Pictures are to be left out, and the rest of the records reproduced exactly.

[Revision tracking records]
*** Block opens ***
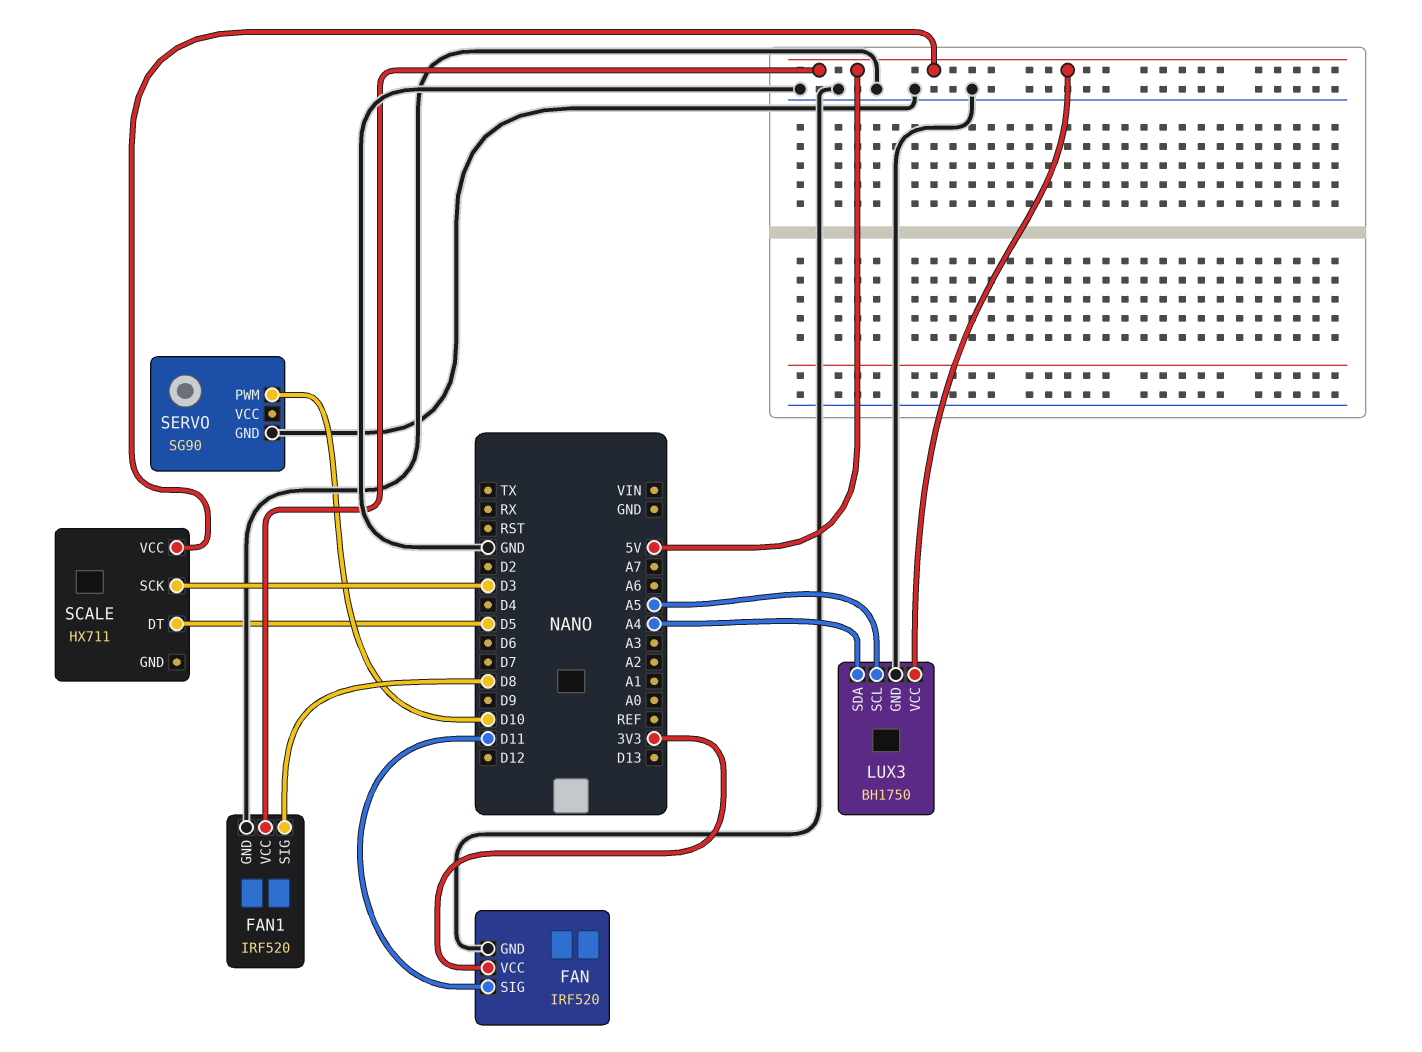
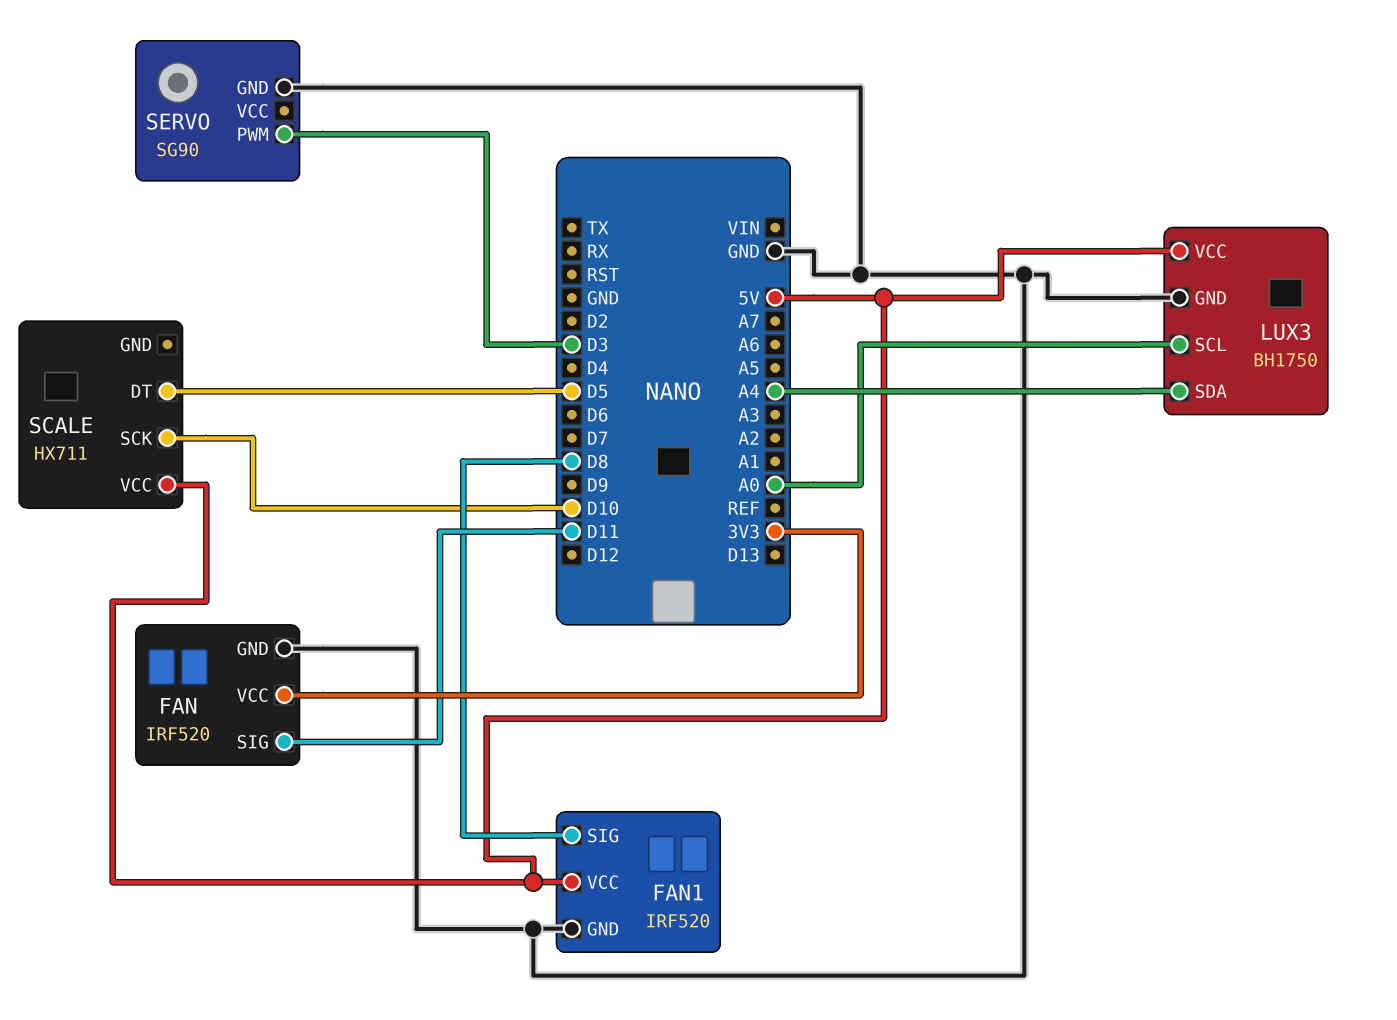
LUX3 pin SCL: A5 -> A0
SCALE pin SCK: D3 -> D10
SERVO pin PWM: D10 -> D3

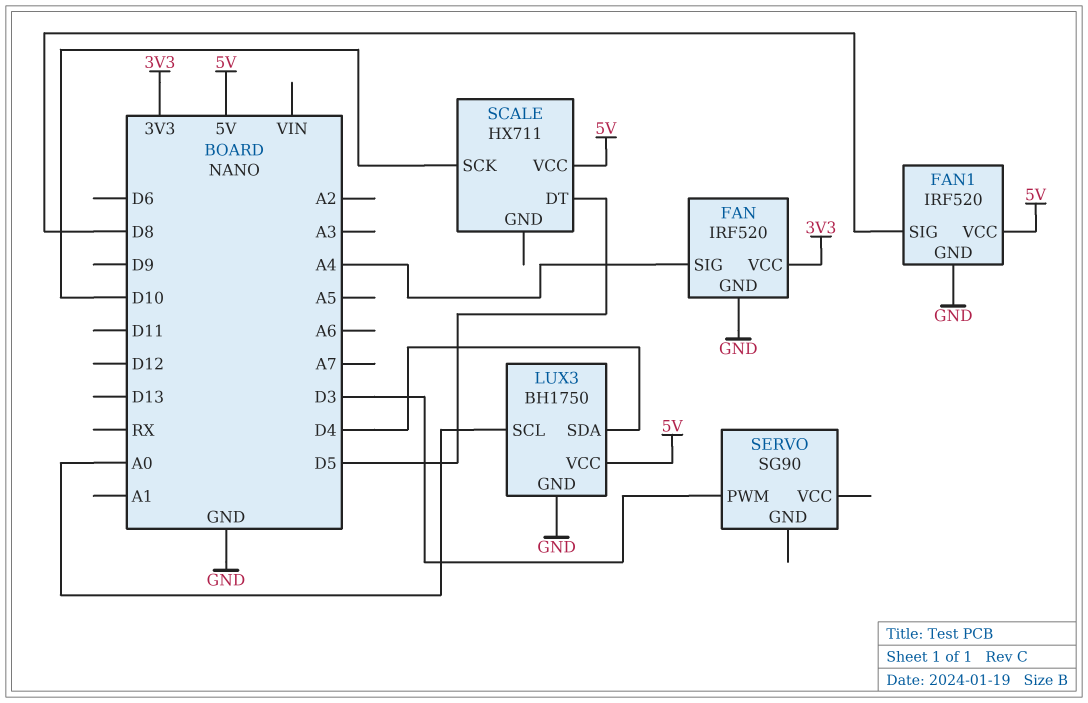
FAN pin SIG: D11 -> A4
LUX3 pin SDA: A4 -> D4
SERVO pin GND: GND -> none

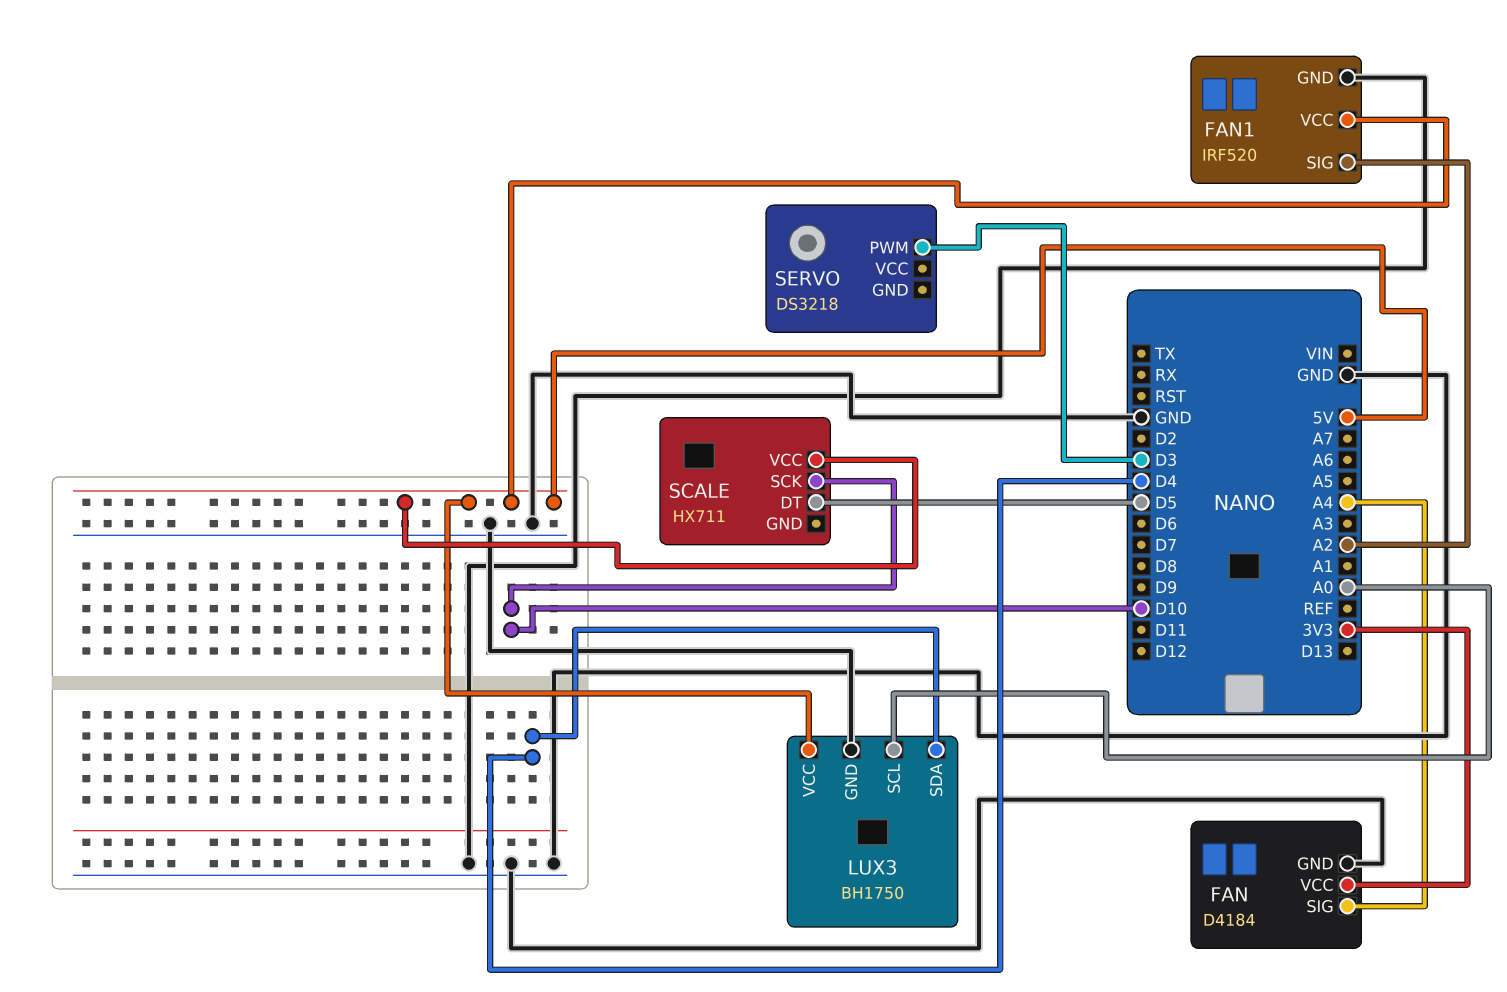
FAN: IRF520 -> D4184
FAN1 pin SIG: D8 -> A2
SERVO: SG90 -> DS3218

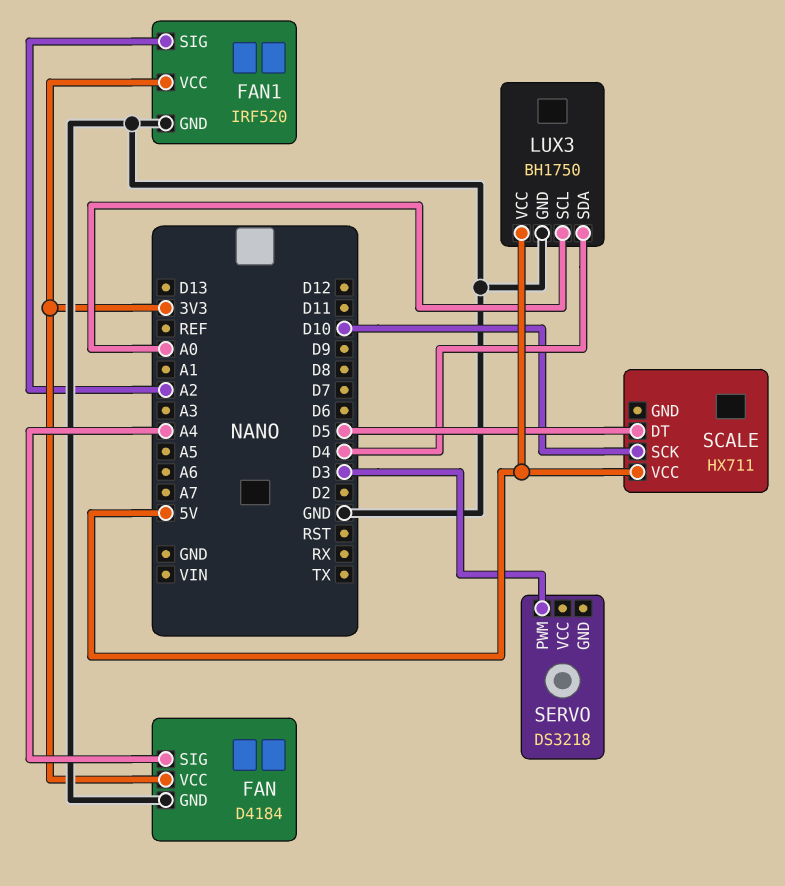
FAN1 pin VCC: 5V -> 3V3

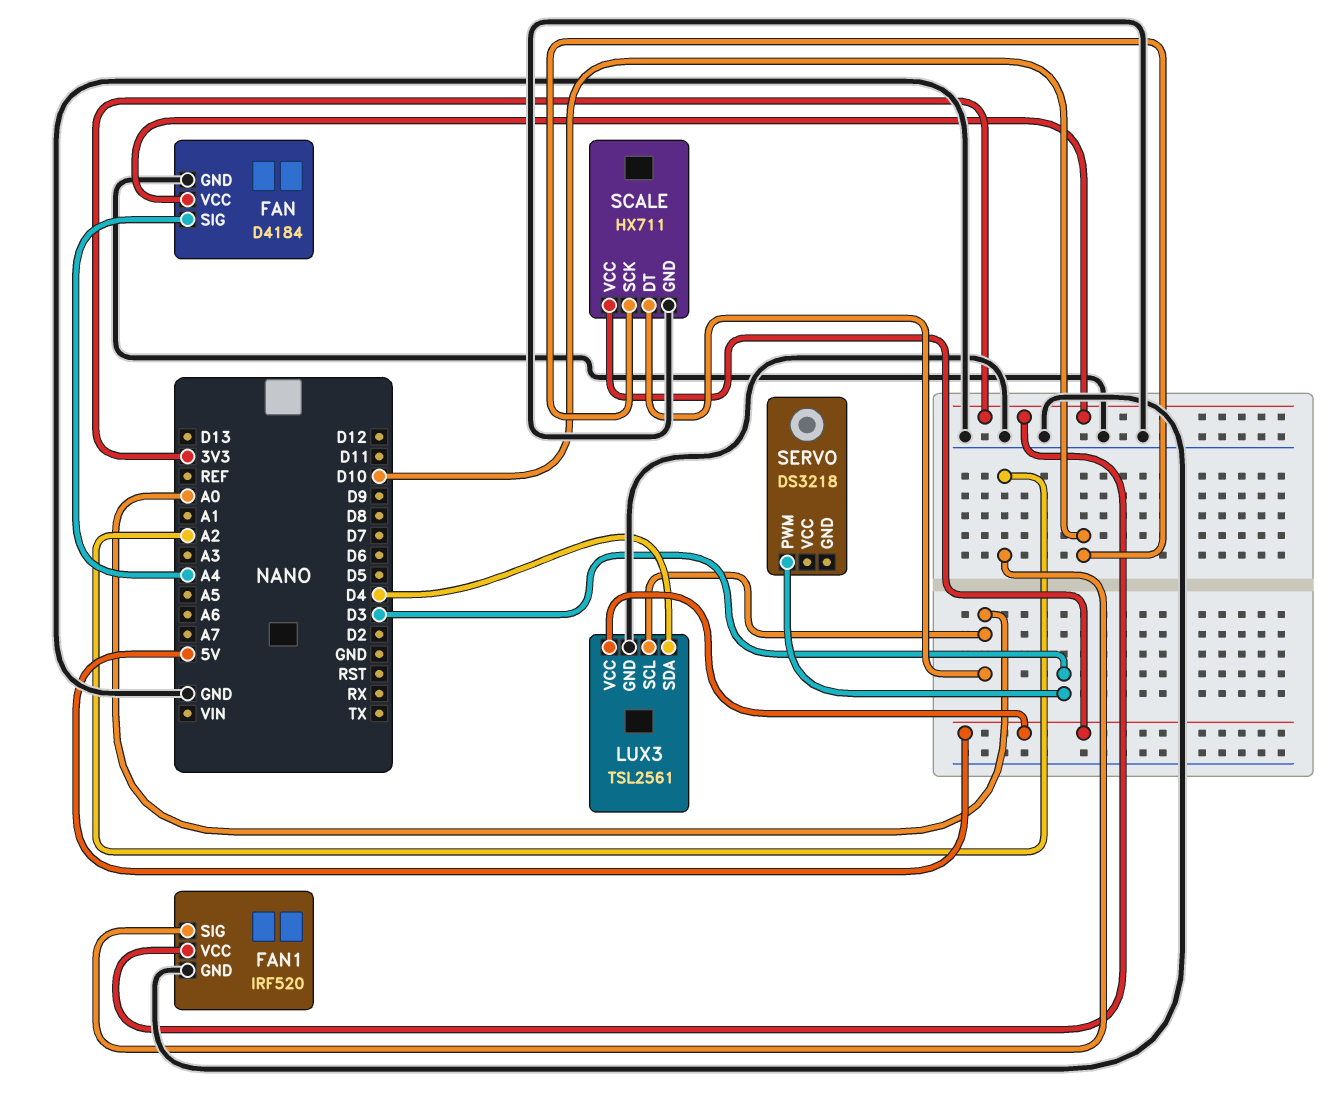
LUX3: BH1750 -> TSL2561
SCALE pin DT: D5 -> A0
SCALE pin GND: none -> GND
*** Block closes ***
▶ EXPECTED OUTPUT:
LUX3 pin SCL: A5 -> A0
SCALE pin SCK: D3 -> D10
SERVO pin PWM: D10 -> D3

FAN pin SIG: D11 -> A4
LUX3 pin SDA: A4 -> D4
SERVO pin GND: GND -> none

FAN: IRF520 -> D4184
FAN1 pin SIG: D8 -> A2
SERVO: SG90 -> DS3218

FAN1 pin VCC: 5V -> 3V3

LUX3: BH1750 -> TSL2561
SCALE pin DT: D5 -> A0
SCALE pin GND: none -> GND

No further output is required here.